** Directions for this task **
Pictures stay out. Extract the lines below from the first one through the line with "tan round brick D5:E6", both included.

-- Data shown follows --

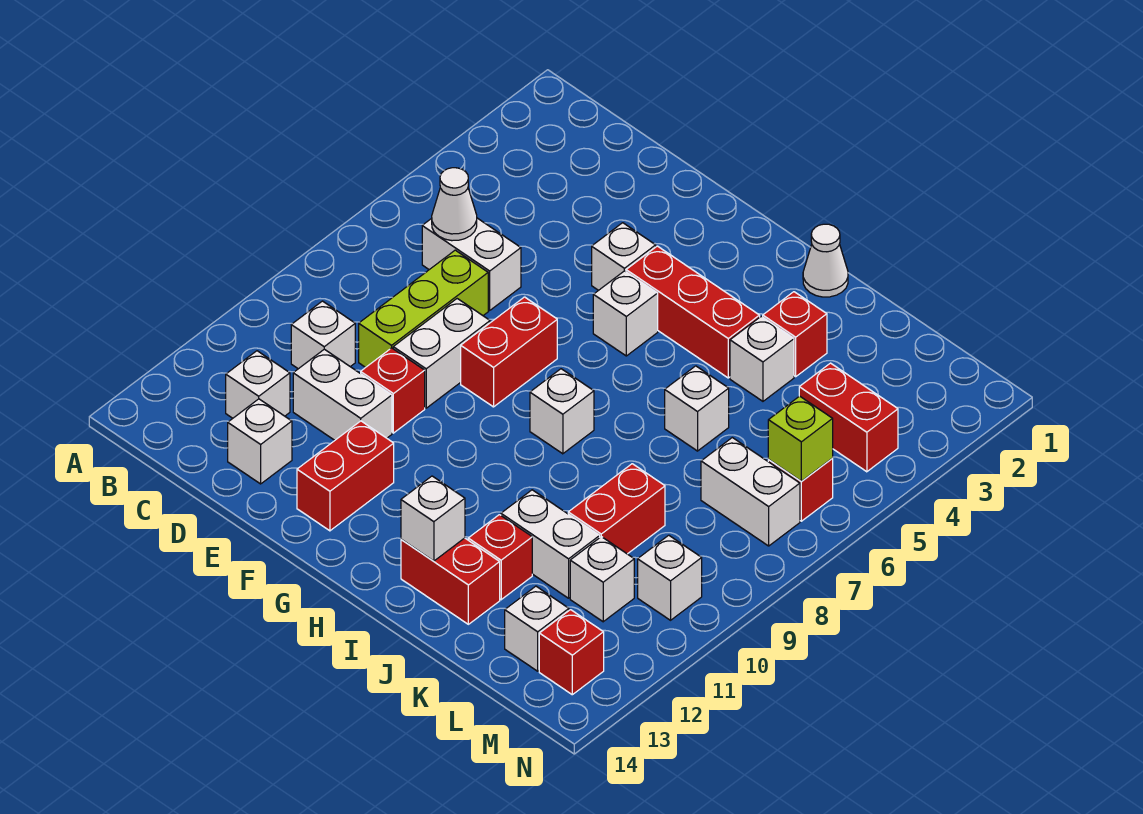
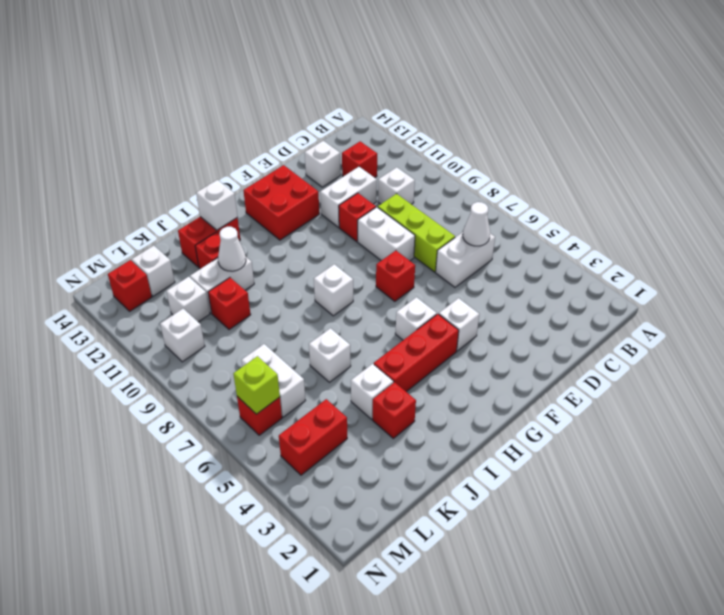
white brick C12 level 1 -> red brick C12 level 1
red brick F7:F8 level 1 -> red brick F7 level 1
red brick F12:F13 level 1 -> red brick F12:G13 level 1
white cone I1 level 1 -> white cone J11 level 2
red brick K9:K10 level 1 -> red brick K10 level 1
white brick L7:M7 level 1 -> white brick L6:L7 level 1

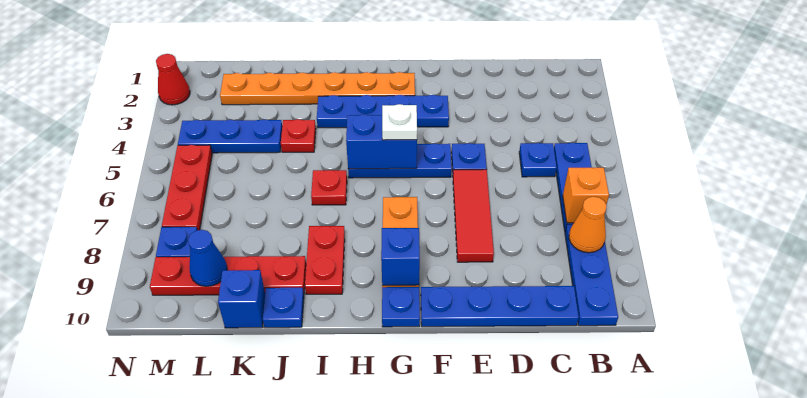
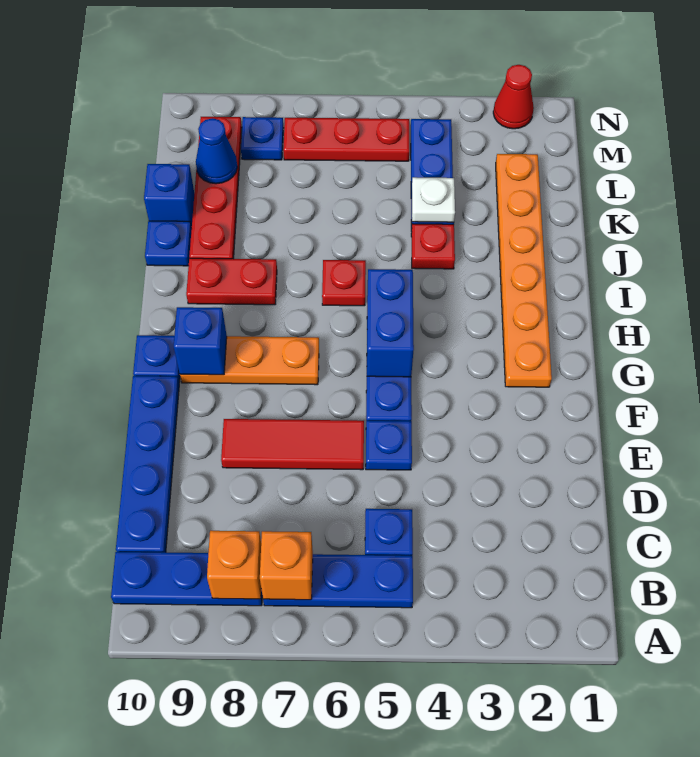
orange cone B8 level 2 -> orange brick B8 level 2
blue plate F3:I3 level 1 -> none
white plate G5 level 3 -> white plate K4 level 2

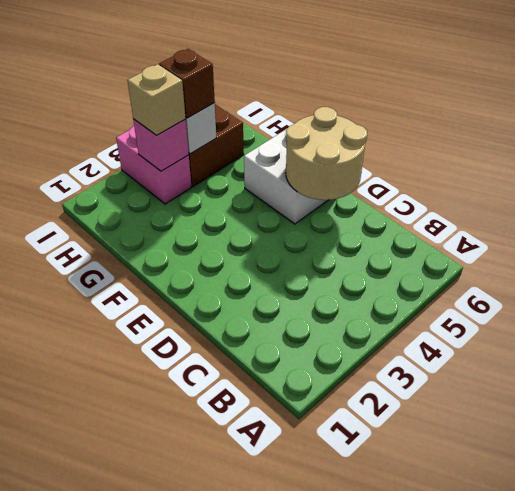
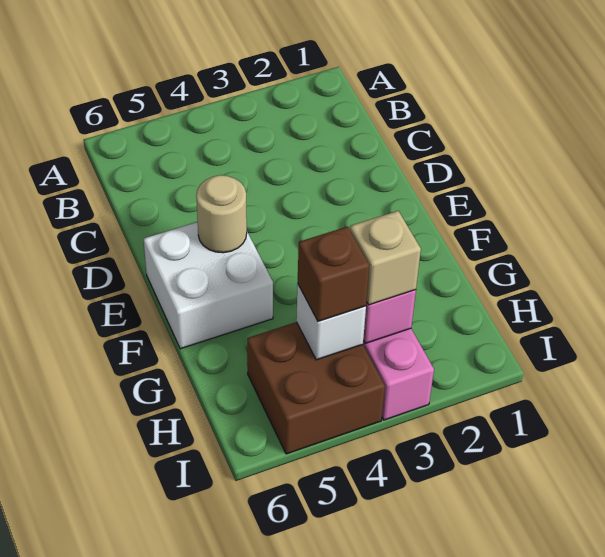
tan round brick D5:E6 level 2 -> tan round brick E5 level 2

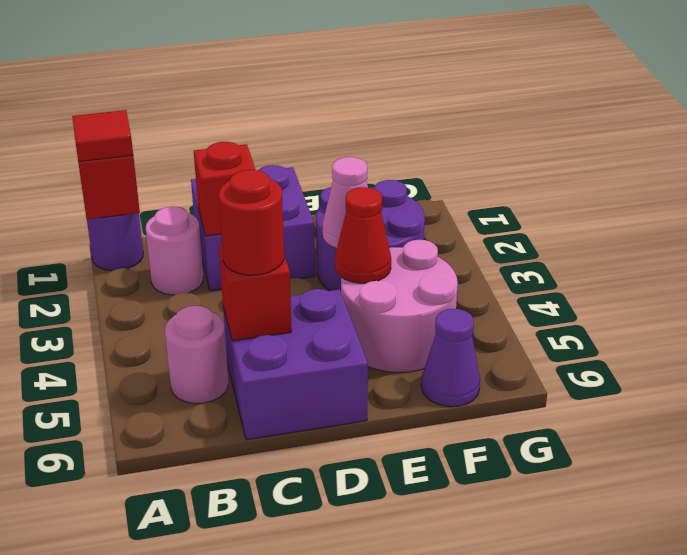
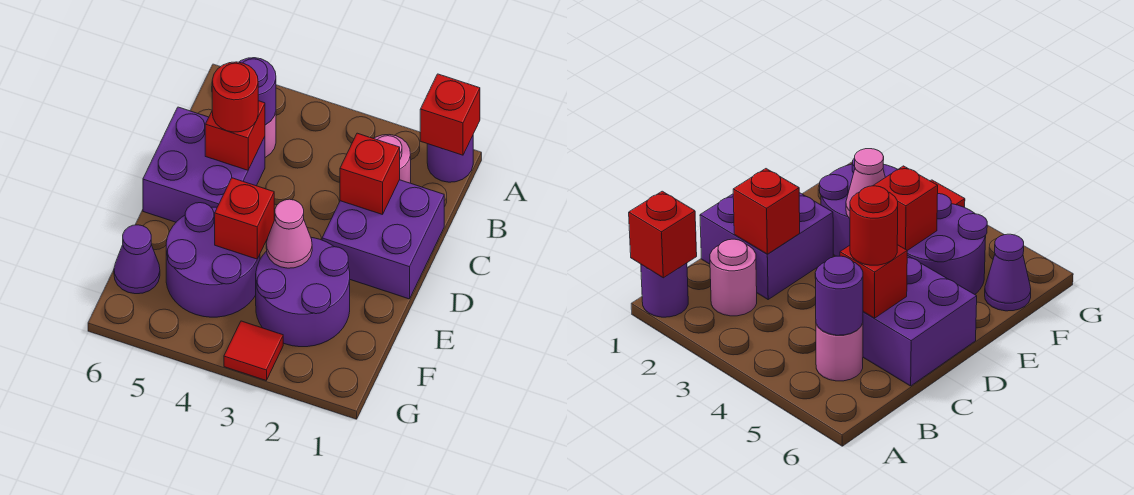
red tile A1 level 3 -> red tile G3 level 1
none -> purple round brick B5 level 2
pink round brick E4:F5 level 1 -> purple round brick E4:F5 level 1
red cone E4 level 2 -> red brick E4 level 2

-- Data shown concluded --

** Answer to this problem **
white brick C12 level 1 -> red brick C12 level 1
red brick F7:F8 level 1 -> red brick F7 level 1
red brick F12:F13 level 1 -> red brick F12:G13 level 1
white cone I1 level 1 -> white cone J11 level 2
red brick K9:K10 level 1 -> red brick K10 level 1
white brick L7:M7 level 1 -> white brick L6:L7 level 1

orange cone B8 level 2 -> orange brick B8 level 2
blue plate F3:I3 level 1 -> none
white plate G5 level 3 -> white plate K4 level 2

tan round brick D5:E6 level 2 -> tan round brick E5 level 2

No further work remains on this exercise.